Please print each record exactly, omitting none of them.
Top of GIVEN RECORDS
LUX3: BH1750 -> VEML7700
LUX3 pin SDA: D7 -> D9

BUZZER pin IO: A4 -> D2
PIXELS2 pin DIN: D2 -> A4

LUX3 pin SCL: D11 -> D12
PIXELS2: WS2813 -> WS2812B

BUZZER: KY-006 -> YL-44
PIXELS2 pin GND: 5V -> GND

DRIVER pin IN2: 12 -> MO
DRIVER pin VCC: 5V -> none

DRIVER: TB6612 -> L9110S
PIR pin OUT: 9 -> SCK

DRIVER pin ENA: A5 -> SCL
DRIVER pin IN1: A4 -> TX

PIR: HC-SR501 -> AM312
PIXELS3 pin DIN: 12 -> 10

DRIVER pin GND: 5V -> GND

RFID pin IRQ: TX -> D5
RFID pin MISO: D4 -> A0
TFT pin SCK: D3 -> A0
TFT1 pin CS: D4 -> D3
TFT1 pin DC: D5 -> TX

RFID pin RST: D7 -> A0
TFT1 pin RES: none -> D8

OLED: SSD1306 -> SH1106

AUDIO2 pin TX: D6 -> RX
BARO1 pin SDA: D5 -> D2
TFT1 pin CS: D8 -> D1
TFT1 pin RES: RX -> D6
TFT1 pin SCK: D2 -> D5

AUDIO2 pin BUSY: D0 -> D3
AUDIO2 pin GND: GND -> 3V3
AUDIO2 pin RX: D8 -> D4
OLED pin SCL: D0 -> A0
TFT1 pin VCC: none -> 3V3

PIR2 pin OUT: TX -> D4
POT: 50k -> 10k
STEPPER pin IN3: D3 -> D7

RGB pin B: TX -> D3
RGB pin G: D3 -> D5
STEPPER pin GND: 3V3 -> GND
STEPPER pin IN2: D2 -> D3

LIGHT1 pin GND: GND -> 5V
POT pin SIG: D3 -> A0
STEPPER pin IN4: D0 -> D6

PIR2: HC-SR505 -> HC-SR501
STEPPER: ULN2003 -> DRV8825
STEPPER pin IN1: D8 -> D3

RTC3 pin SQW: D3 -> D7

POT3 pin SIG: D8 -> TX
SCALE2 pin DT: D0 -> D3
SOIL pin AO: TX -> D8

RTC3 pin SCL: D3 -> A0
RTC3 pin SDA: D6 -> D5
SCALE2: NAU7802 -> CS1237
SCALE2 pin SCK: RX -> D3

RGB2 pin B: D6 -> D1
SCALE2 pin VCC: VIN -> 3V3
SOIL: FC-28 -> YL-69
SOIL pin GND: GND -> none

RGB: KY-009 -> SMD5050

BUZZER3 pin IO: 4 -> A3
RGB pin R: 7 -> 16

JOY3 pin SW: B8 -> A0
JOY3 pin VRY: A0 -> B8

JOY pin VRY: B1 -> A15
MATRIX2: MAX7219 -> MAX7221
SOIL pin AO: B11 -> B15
Bottom of GIVEN RECORDS
## ANSWER BELOW
LUX3: BH1750 -> VEML7700
LUX3 pin SDA: D7 -> D9

BUZZER pin IO: A4 -> D2
PIXELS2 pin DIN: D2 -> A4

LUX3 pin SCL: D11 -> D12
PIXELS2: WS2813 -> WS2812B

BUZZER: KY-006 -> YL-44
PIXELS2 pin GND: 5V -> GND

DRIVER pin IN2: 12 -> MO
DRIVER pin VCC: 5V -> none

DRIVER: TB6612 -> L9110S
PIR pin OUT: 9 -> SCK

DRIVER pin ENA: A5 -> SCL
DRIVER pin IN1: A4 -> TX

PIR: HC-SR501 -> AM312
PIXELS3 pin DIN: 12 -> 10

DRIVER pin GND: 5V -> GND

RFID pin IRQ: TX -> D5
RFID pin MISO: D4 -> A0
TFT pin SCK: D3 -> A0
TFT1 pin CS: D4 -> D3
TFT1 pin DC: D5 -> TX

RFID pin RST: D7 -> A0
TFT1 pin RES: none -> D8

OLED: SSD1306 -> SH1106

AUDIO2 pin TX: D6 -> RX
BARO1 pin SDA: D5 -> D2
TFT1 pin CS: D8 -> D1
TFT1 pin RES: RX -> D6
TFT1 pin SCK: D2 -> D5

AUDIO2 pin BUSY: D0 -> D3
AUDIO2 pin GND: GND -> 3V3
AUDIO2 pin RX: D8 -> D4
OLED pin SCL: D0 -> A0
TFT1 pin VCC: none -> 3V3

PIR2 pin OUT: TX -> D4
POT: 50k -> 10k
STEPPER pin IN3: D3 -> D7

RGB pin B: TX -> D3
RGB pin G: D3 -> D5
STEPPER pin GND: 3V3 -> GND
STEPPER pin IN2: D2 -> D3

LIGHT1 pin GND: GND -> 5V
POT pin SIG: D3 -> A0
STEPPER pin IN4: D0 -> D6

PIR2: HC-SR505 -> HC-SR501
STEPPER: ULN2003 -> DRV8825
STEPPER pin IN1: D8 -> D3

RTC3 pin SQW: D3 -> D7

POT3 pin SIG: D8 -> TX
SCALE2 pin DT: D0 -> D3
SOIL pin AO: TX -> D8

RTC3 pin SCL: D3 -> A0
RTC3 pin SDA: D6 -> D5
SCALE2: NAU7802 -> CS1237
SCALE2 pin SCK: RX -> D3

RGB2 pin B: D6 -> D1
SCALE2 pin VCC: VIN -> 3V3
SOIL: FC-28 -> YL-69
SOIL pin GND: GND -> none

RGB: KY-009 -> SMD5050

BUZZER3 pin IO: 4 -> A3
RGB pin R: 7 -> 16

JOY3 pin SW: B8 -> A0
JOY3 pin VRY: A0 -> B8

JOY pin VRY: B1 -> A15
MATRIX2: MAX7219 -> MAX7221
SOIL pin AO: B11 -> B15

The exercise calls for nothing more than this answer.